++++ Task data ++++
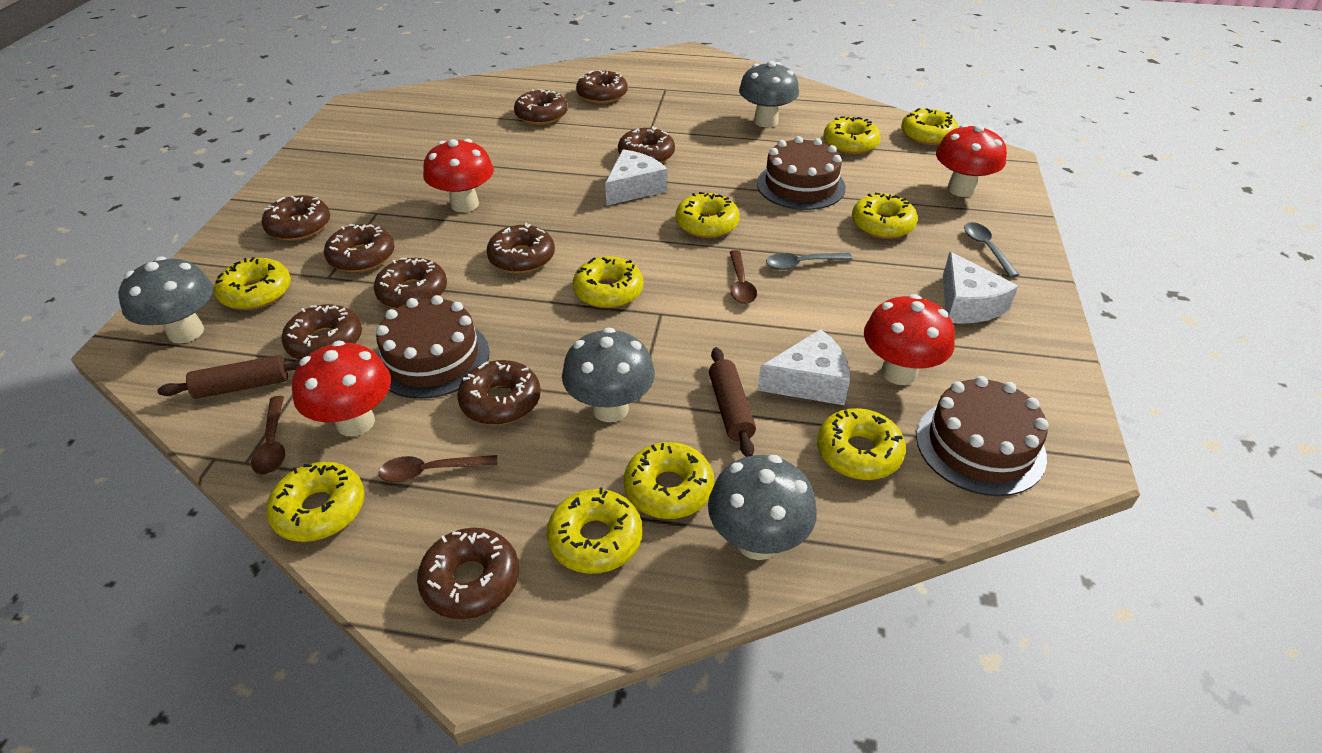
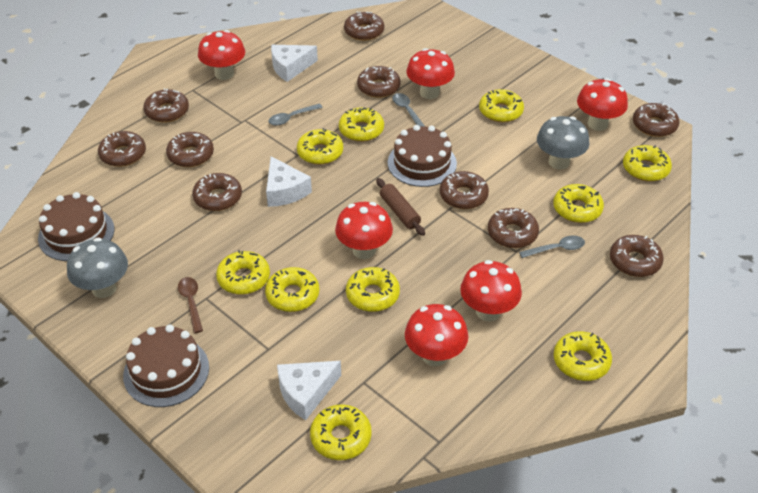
brown rolling pin: 2 -> 1
brown spoon: 3 -> 1
grey mushroom: 4 -> 2
grey spoon: 2 -> 3
red mushroom: 4 -> 6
++++
> **Brief**
Return an exact copy of the data above, apart from any pictures.

> **Final answer**
brown rolling pin: 2 -> 1
brown spoon: 3 -> 1
grey mushroom: 4 -> 2
grey spoon: 2 -> 3
red mushroom: 4 -> 6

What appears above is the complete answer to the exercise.